> **PROBLEM TO WORK ON**
Look through the entries below and copy exactly the part that begins with the line containing "pink arrow: (155, 79)" and ends with the line containing "red square: (101, 24)". Do not copy the pictures.

Shape state change listings
---
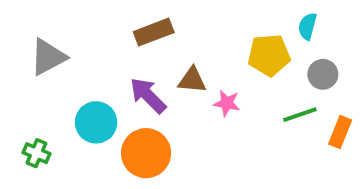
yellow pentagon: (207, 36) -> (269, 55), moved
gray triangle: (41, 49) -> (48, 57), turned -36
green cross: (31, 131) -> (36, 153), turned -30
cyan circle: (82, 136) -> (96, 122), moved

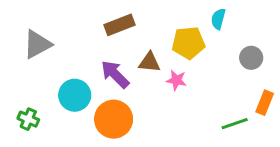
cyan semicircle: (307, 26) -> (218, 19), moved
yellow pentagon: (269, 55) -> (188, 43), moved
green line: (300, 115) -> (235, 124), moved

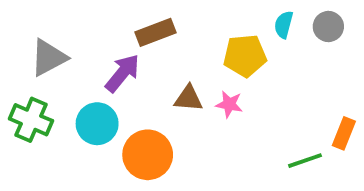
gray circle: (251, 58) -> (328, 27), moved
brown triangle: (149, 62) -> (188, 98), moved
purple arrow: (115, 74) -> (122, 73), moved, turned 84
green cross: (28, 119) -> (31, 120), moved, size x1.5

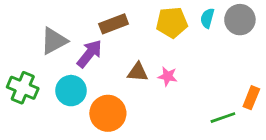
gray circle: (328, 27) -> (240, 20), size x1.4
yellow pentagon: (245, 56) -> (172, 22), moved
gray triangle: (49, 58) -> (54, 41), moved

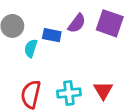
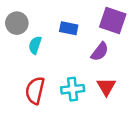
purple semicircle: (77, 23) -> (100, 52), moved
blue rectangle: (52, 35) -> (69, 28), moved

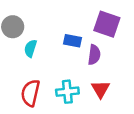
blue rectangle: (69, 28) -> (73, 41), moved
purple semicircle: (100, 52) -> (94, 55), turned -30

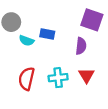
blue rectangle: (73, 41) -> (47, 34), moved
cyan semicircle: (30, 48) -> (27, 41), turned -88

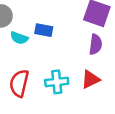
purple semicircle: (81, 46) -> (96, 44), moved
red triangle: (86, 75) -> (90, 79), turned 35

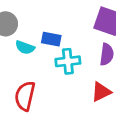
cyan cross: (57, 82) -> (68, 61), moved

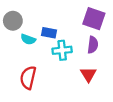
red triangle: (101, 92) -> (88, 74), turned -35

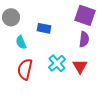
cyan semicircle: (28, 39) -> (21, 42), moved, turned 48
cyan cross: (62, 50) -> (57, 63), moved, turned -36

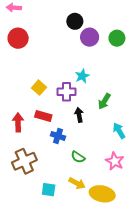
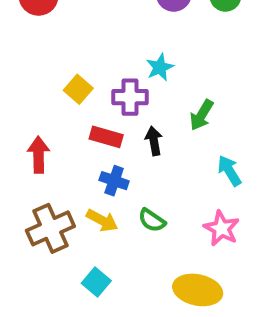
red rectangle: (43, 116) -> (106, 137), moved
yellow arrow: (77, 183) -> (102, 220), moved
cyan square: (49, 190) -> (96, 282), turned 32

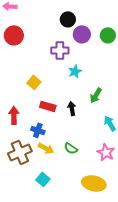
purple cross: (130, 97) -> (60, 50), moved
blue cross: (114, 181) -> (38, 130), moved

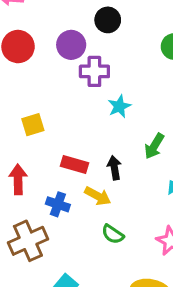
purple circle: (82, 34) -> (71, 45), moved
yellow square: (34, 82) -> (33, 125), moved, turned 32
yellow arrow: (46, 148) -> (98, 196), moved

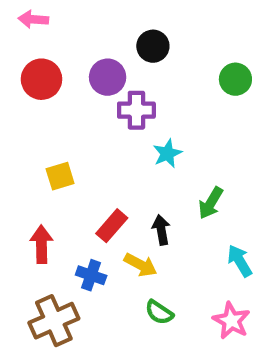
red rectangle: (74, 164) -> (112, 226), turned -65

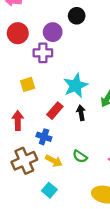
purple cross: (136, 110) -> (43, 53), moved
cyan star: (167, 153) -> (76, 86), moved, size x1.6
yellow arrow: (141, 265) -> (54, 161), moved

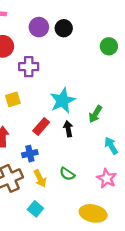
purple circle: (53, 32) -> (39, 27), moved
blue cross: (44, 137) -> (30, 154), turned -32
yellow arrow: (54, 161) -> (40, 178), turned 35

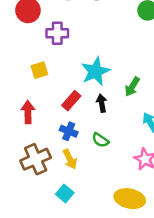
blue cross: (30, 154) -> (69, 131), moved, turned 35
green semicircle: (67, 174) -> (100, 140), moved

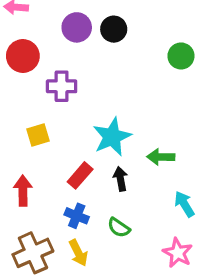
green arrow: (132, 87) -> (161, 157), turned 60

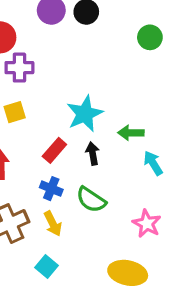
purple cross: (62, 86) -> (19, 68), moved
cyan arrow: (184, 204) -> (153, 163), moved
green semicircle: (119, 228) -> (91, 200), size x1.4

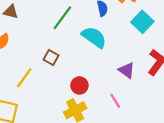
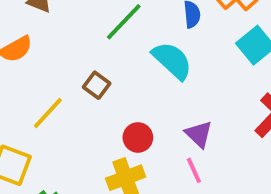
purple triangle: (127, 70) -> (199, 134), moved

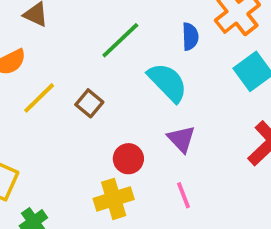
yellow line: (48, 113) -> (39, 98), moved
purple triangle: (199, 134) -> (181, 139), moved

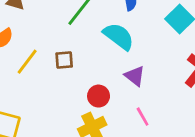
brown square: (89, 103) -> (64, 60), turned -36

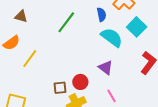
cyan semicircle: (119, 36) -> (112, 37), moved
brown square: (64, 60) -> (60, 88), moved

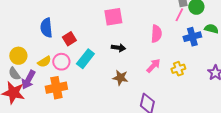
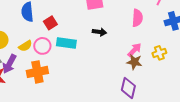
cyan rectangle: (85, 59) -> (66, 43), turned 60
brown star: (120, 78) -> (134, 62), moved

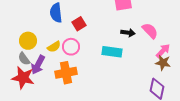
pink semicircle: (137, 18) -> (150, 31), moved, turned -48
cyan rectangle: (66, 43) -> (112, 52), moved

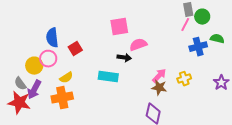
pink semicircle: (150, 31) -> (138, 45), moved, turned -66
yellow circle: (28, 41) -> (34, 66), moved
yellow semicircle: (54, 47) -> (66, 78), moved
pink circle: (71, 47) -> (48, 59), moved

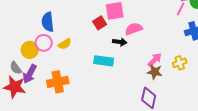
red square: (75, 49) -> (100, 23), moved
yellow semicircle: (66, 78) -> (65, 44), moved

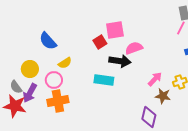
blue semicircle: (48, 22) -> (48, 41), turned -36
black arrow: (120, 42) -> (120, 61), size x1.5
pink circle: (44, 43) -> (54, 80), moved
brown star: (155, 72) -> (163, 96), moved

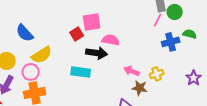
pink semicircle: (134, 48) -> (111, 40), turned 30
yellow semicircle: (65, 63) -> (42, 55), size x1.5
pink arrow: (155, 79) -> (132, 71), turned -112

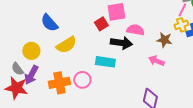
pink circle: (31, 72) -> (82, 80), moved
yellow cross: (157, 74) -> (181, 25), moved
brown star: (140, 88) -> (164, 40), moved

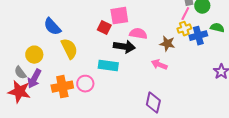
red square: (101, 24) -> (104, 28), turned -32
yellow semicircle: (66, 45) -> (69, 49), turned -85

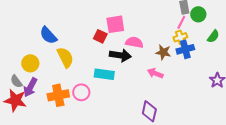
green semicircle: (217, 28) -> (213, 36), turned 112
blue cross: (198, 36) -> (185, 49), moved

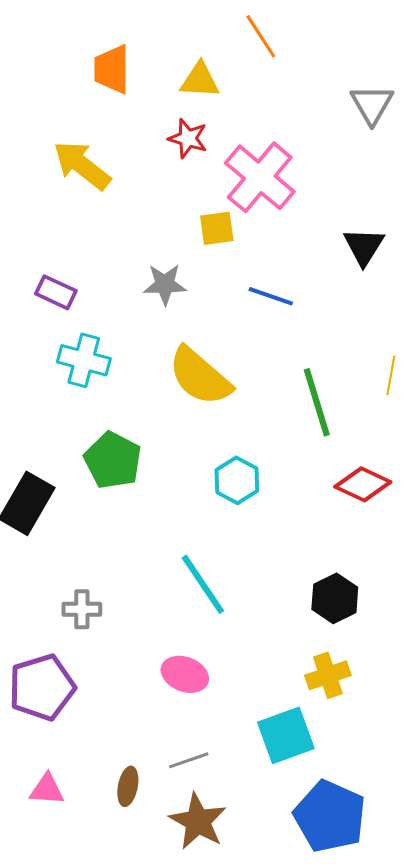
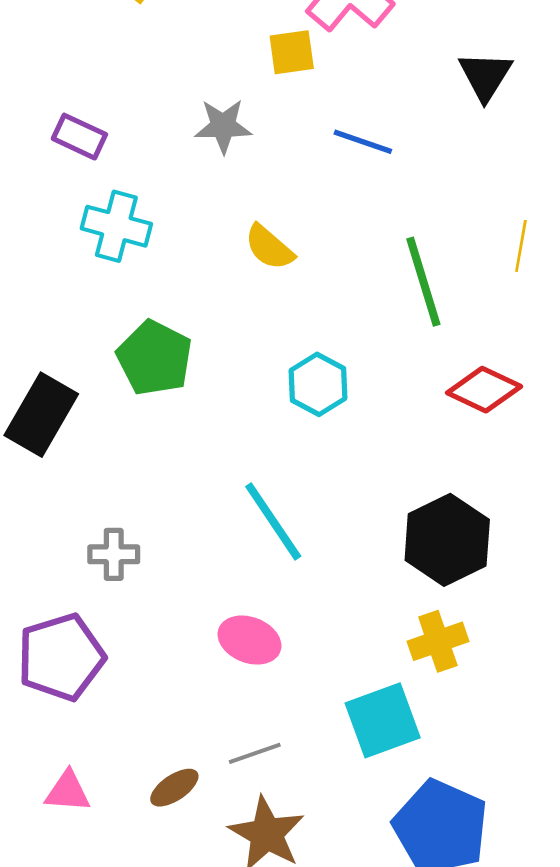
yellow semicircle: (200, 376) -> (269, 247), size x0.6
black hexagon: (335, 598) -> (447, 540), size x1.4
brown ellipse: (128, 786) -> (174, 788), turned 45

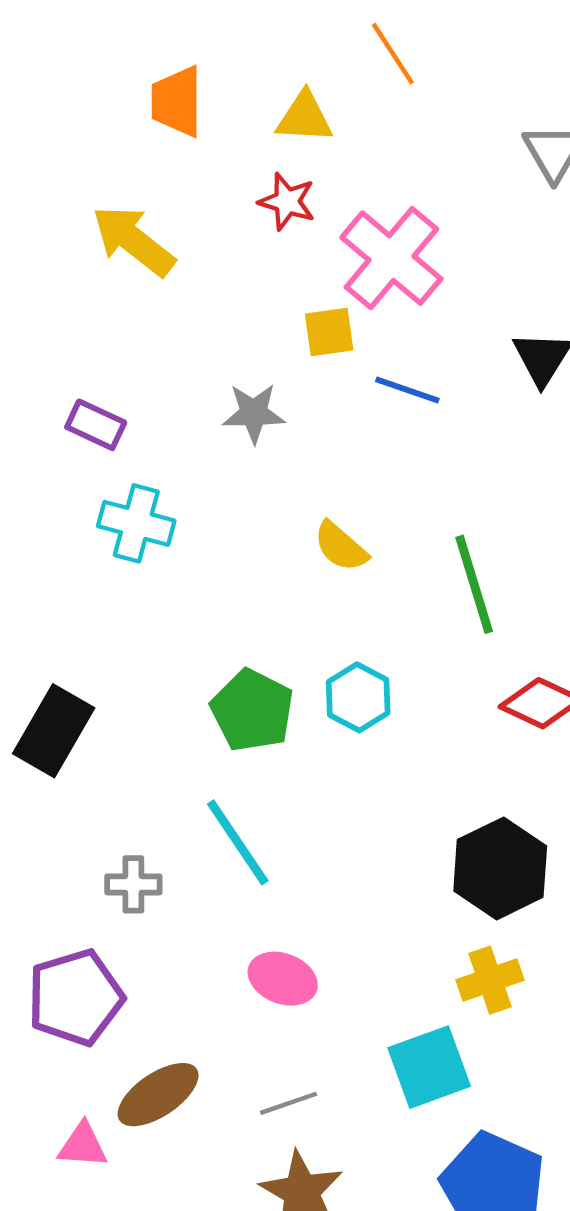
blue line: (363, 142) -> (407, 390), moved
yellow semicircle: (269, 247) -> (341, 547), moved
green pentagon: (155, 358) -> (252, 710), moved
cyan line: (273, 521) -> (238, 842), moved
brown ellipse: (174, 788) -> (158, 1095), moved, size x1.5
---
> **SOLUTION**
pink arrow: (155, 79) -> (132, 71), turned -112

pink circle: (31, 72) -> (82, 80), moved
yellow cross: (157, 74) -> (181, 25), moved
brown star: (140, 88) -> (164, 40), moved

red square: (101, 24) -> (104, 28), turned -32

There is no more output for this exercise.